Information provided |
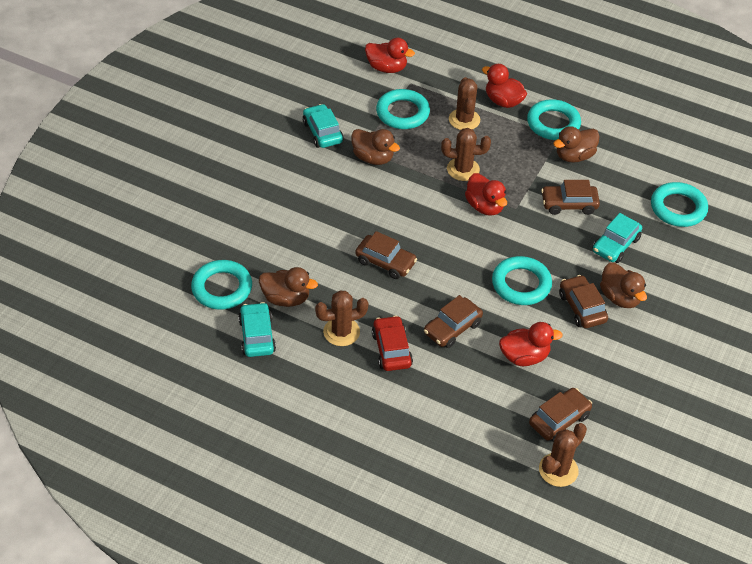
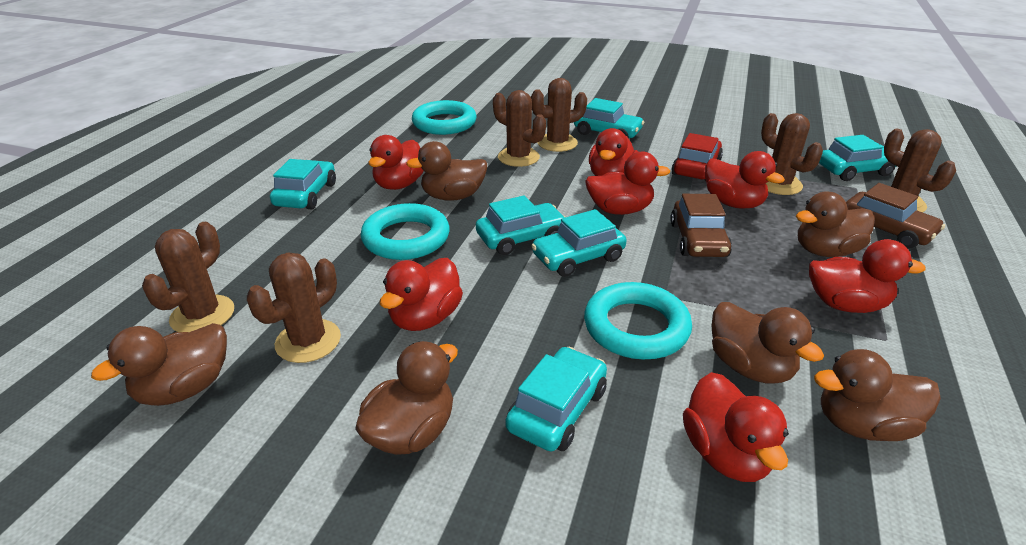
brown cactus: 4 -> 6
brown car: 5 -> 2
brown duck: 4 -> 6
red duck: 4 -> 7
turquoise car: 3 -> 6
turquoise ring: 5 -> 3

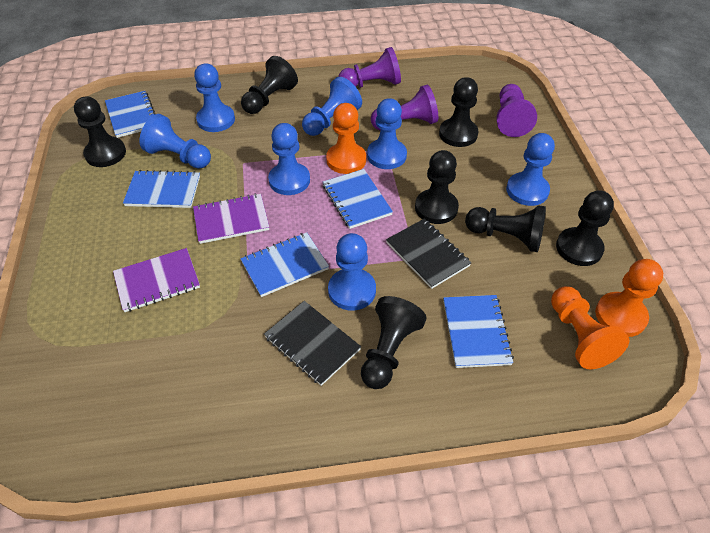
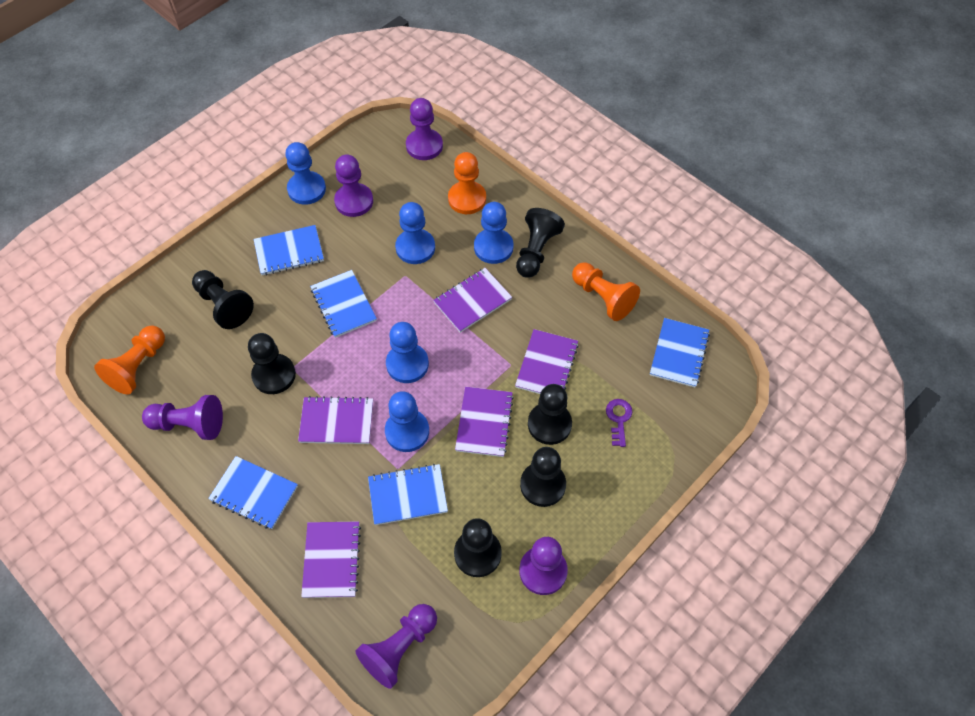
black notebook: 2 -> 0
black pawn: 7 -> 6
blue pawn: 7 -> 5
purple key: 0 -> 1
purple notebook: 2 -> 5
purple pawn: 3 -> 5

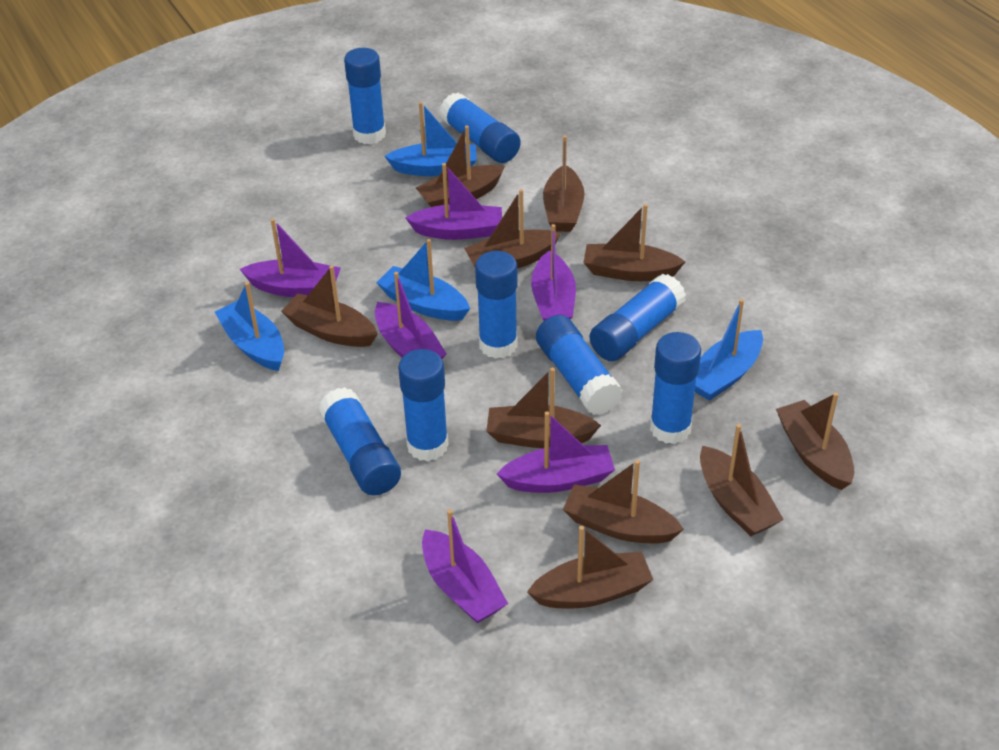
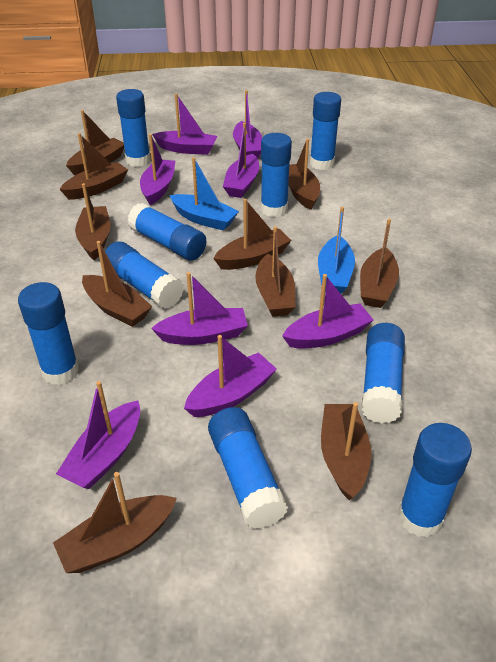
blue boat: 4 -> 2
blue glue stick: 8 -> 9
purple boat: 6 -> 8

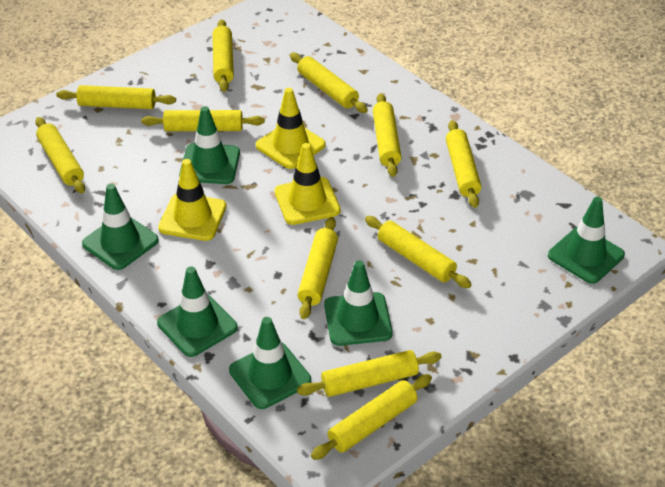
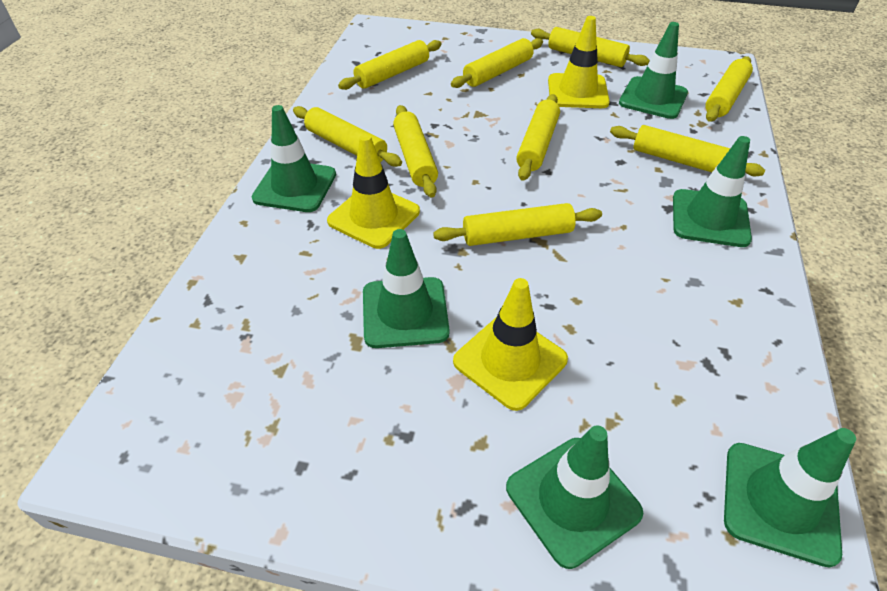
yellow rolling pin: 11 -> 9

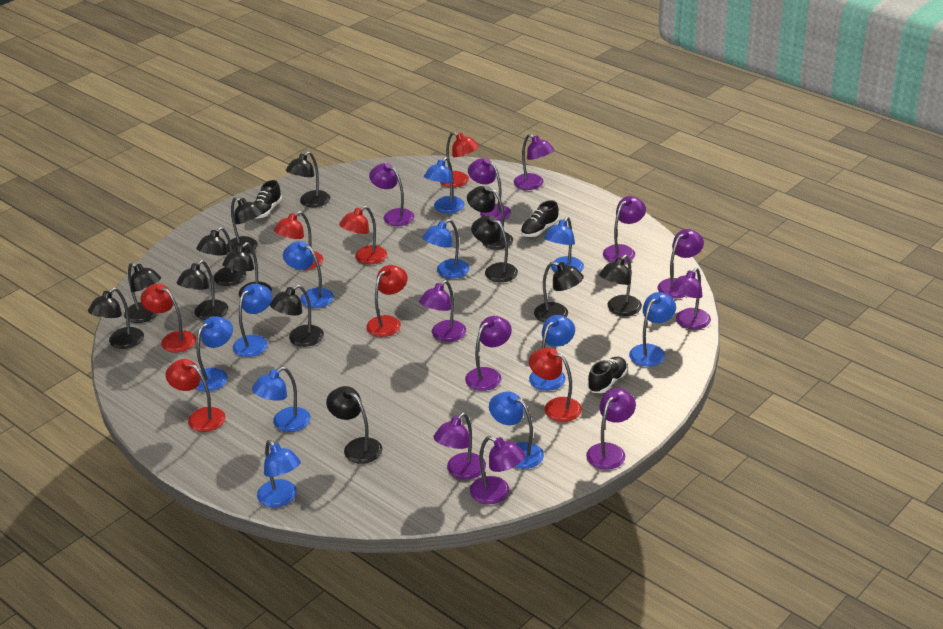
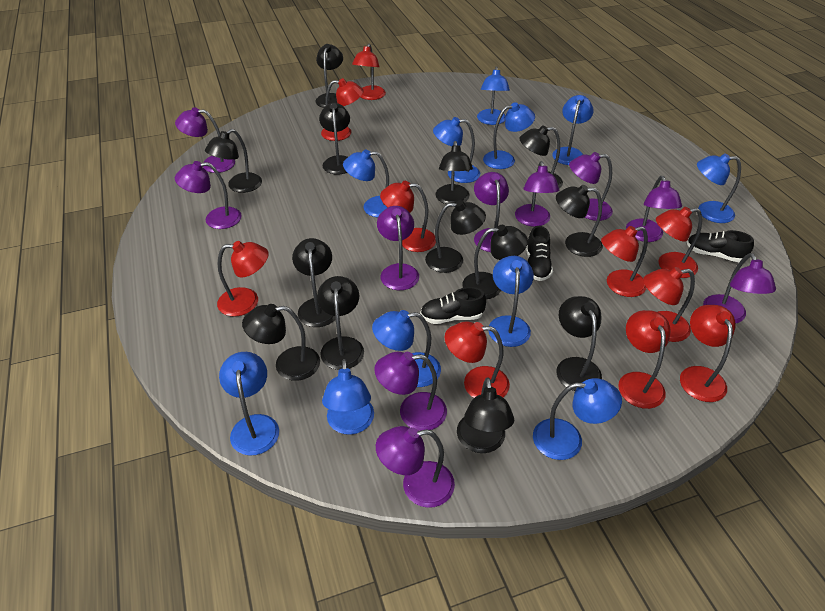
purple lamp: 11 -> 10
red lamp: 7 -> 10

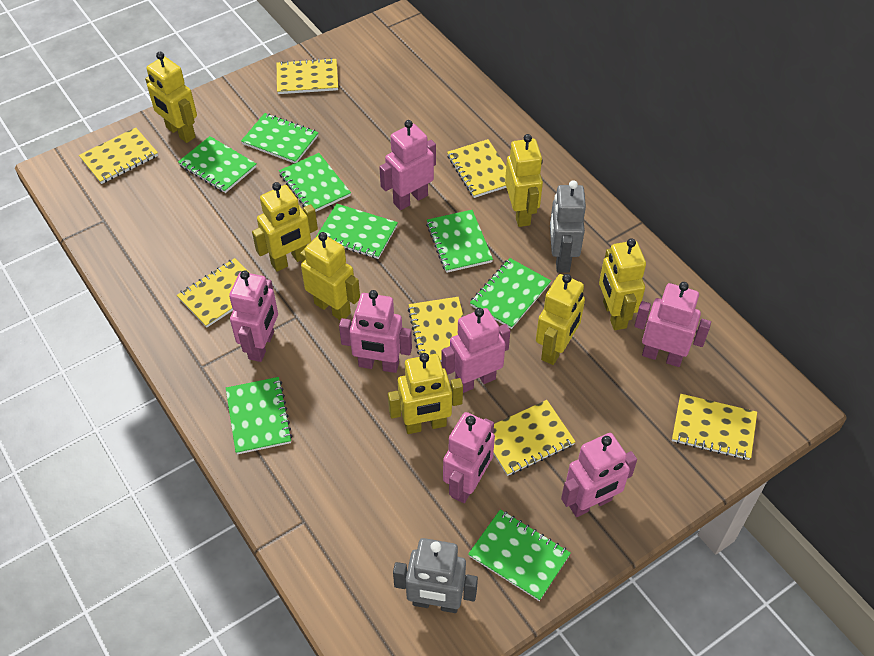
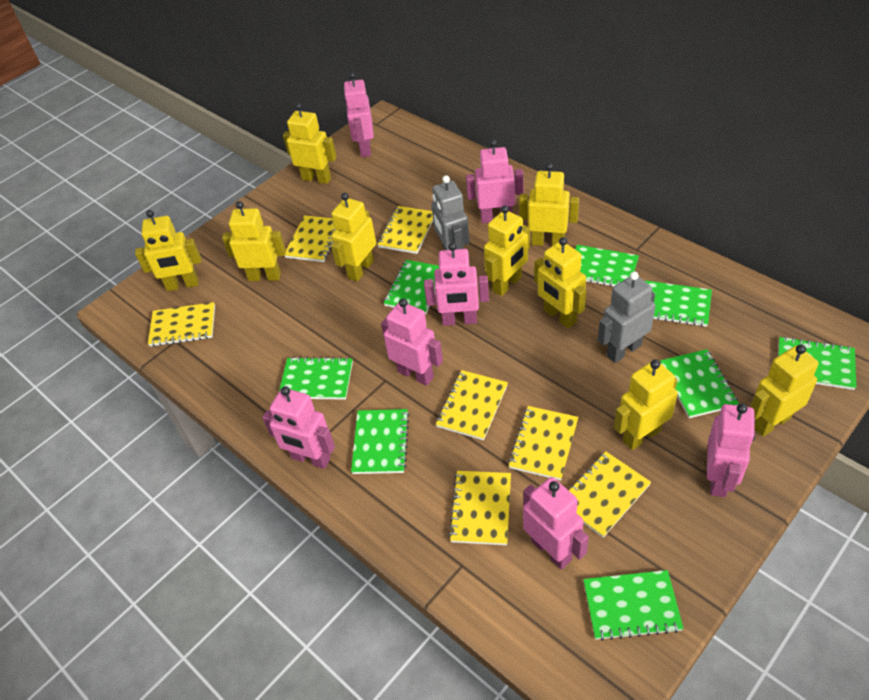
yellow robot: 7 -> 9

What you are asked to do |
Pictures are to be dropped; every line of the records is to be returned unchanged.

Exercise output |
brown cactus: 4 -> 6
brown car: 5 -> 2
brown duck: 4 -> 6
red duck: 4 -> 7
turquoise car: 3 -> 6
turquoise ring: 5 -> 3

black notebook: 2 -> 0
black pawn: 7 -> 6
blue pawn: 7 -> 5
purple key: 0 -> 1
purple notebook: 2 -> 5
purple pawn: 3 -> 5

blue boat: 4 -> 2
blue glue stick: 8 -> 9
purple boat: 6 -> 8

yellow rolling pin: 11 -> 9

purple lamp: 11 -> 10
red lamp: 7 -> 10

yellow robot: 7 -> 9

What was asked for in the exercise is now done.